TO DO -> State the count of lines below in which the word "turquoise" appears, and add nothing.

Object state comparisons
=== Section Start ===

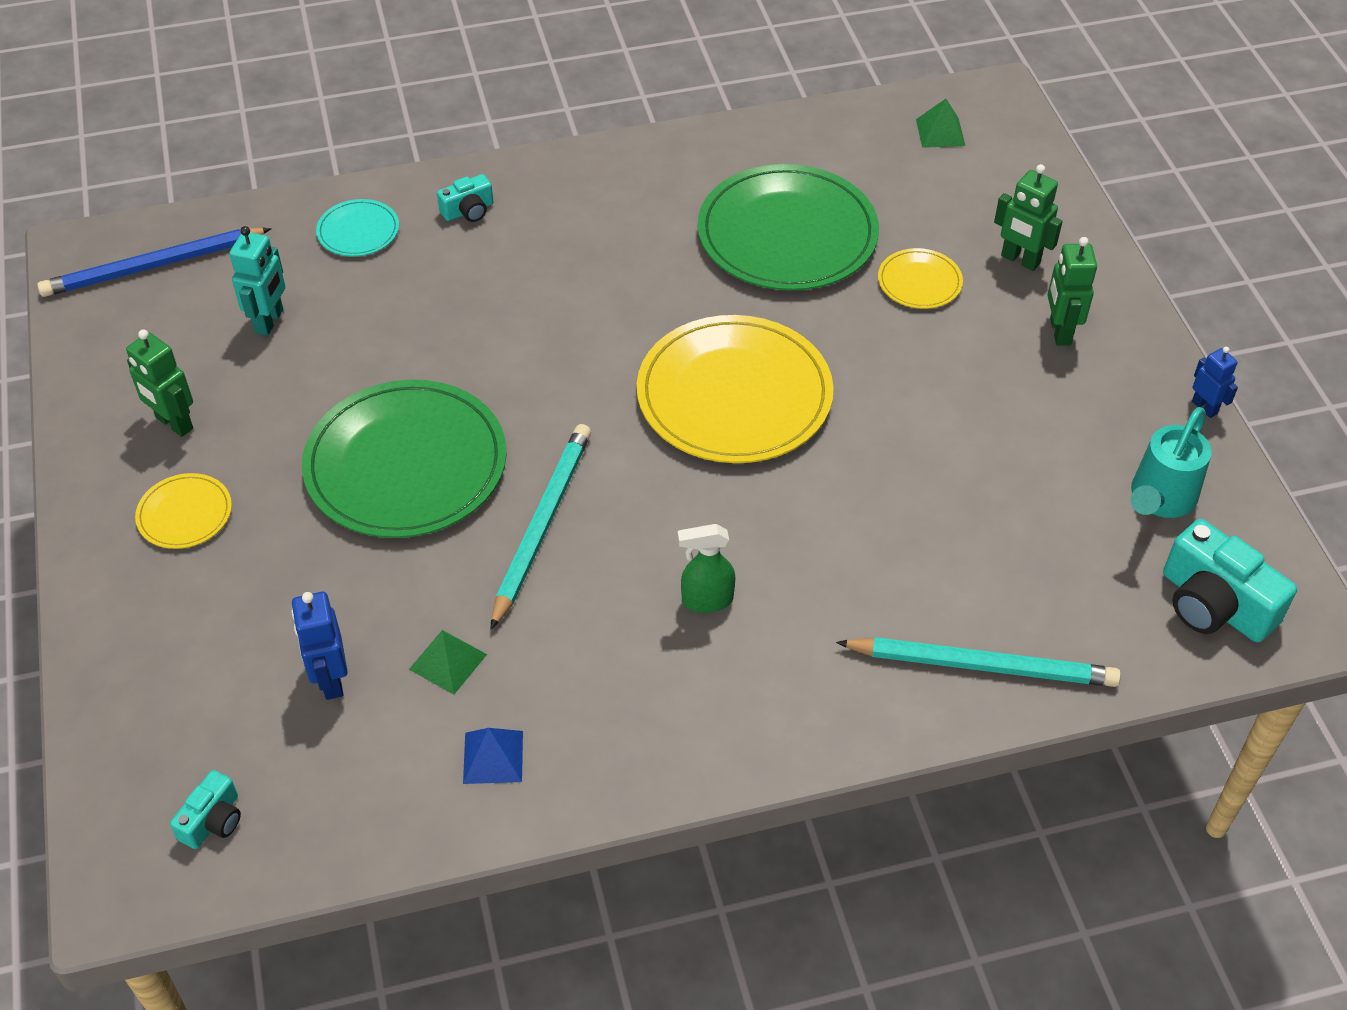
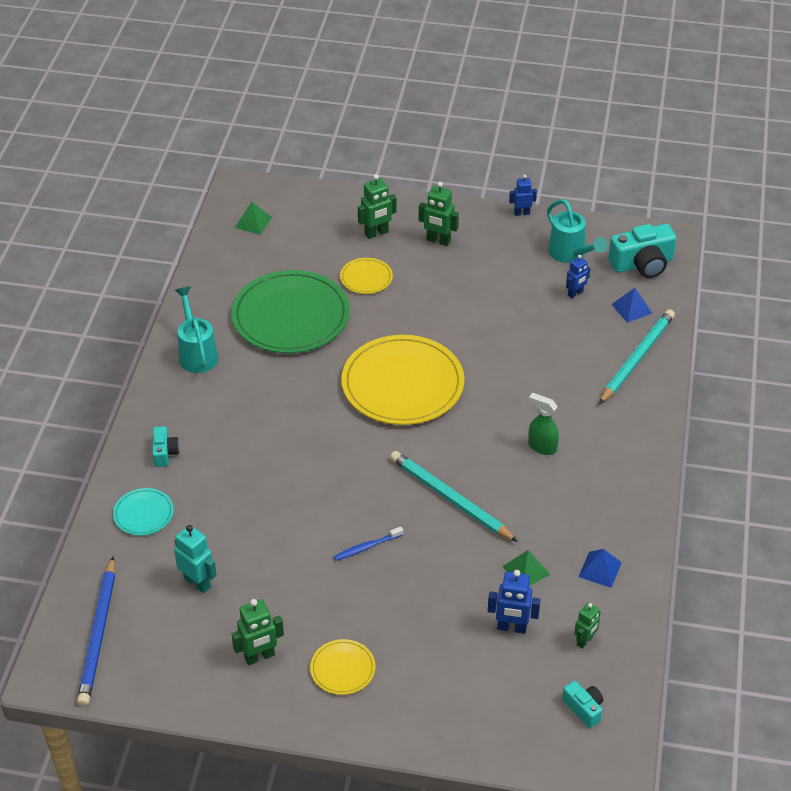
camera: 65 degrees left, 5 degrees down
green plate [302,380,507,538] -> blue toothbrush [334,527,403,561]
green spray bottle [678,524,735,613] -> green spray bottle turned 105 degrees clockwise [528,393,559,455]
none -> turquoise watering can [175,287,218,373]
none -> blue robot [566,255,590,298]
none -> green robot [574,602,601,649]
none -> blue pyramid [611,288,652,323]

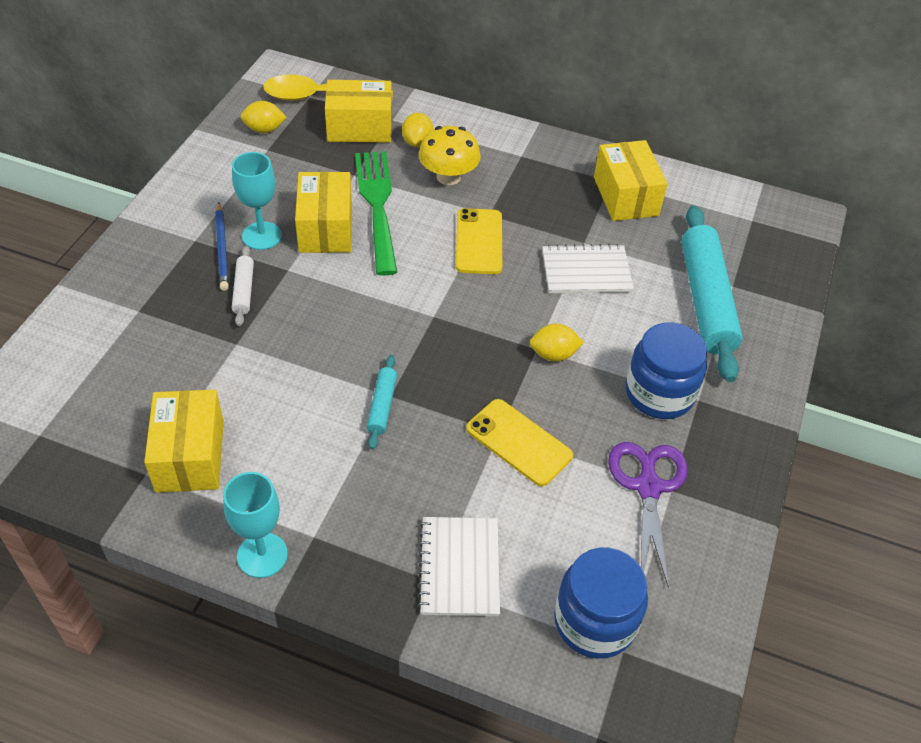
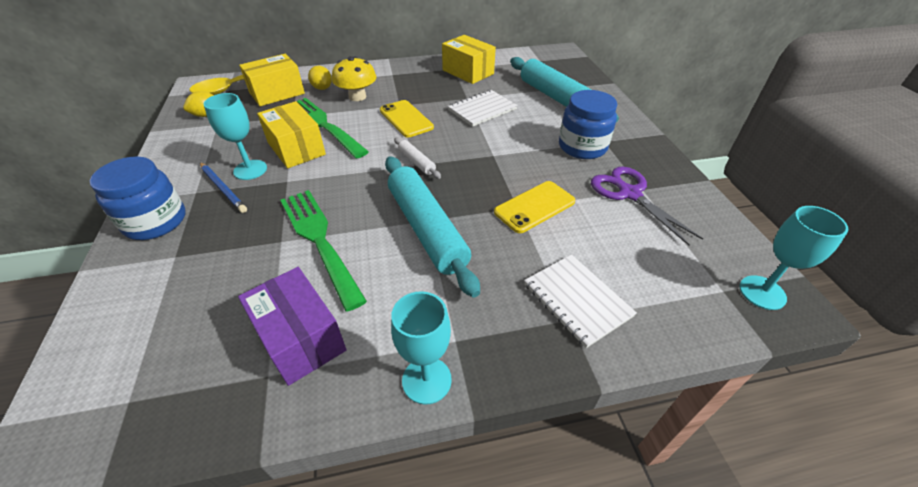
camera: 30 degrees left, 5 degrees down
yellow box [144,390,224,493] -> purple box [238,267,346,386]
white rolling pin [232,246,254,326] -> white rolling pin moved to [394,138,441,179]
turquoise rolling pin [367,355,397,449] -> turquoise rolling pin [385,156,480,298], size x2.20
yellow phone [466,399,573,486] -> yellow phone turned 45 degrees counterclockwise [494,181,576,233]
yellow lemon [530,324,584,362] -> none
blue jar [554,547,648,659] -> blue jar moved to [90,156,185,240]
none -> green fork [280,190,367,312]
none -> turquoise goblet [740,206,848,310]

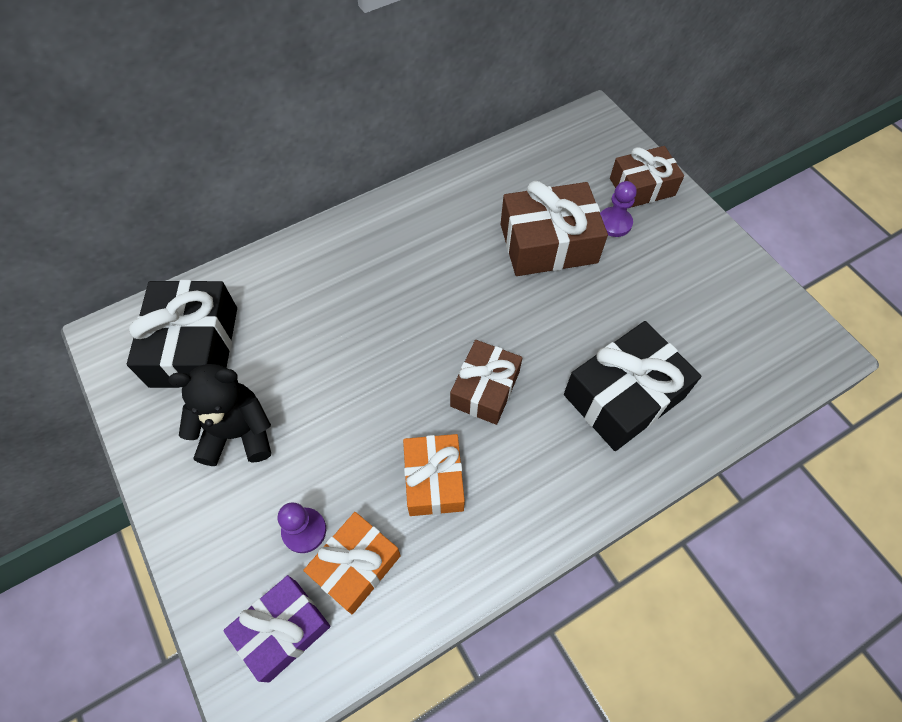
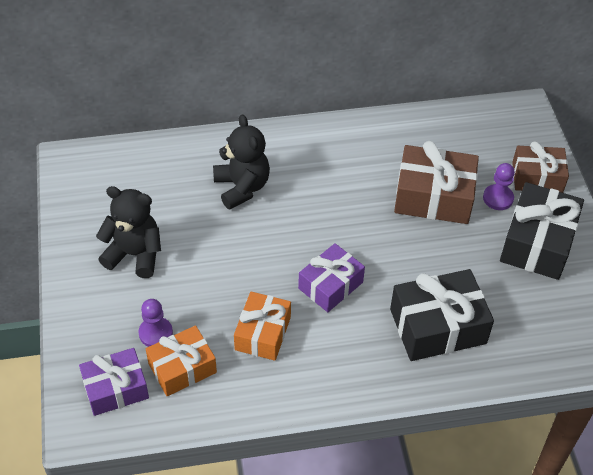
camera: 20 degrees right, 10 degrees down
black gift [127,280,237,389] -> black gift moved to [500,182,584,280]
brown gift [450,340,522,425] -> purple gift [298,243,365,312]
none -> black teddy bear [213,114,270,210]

=== Section End ===

EXERCISE OUTPUT -> 3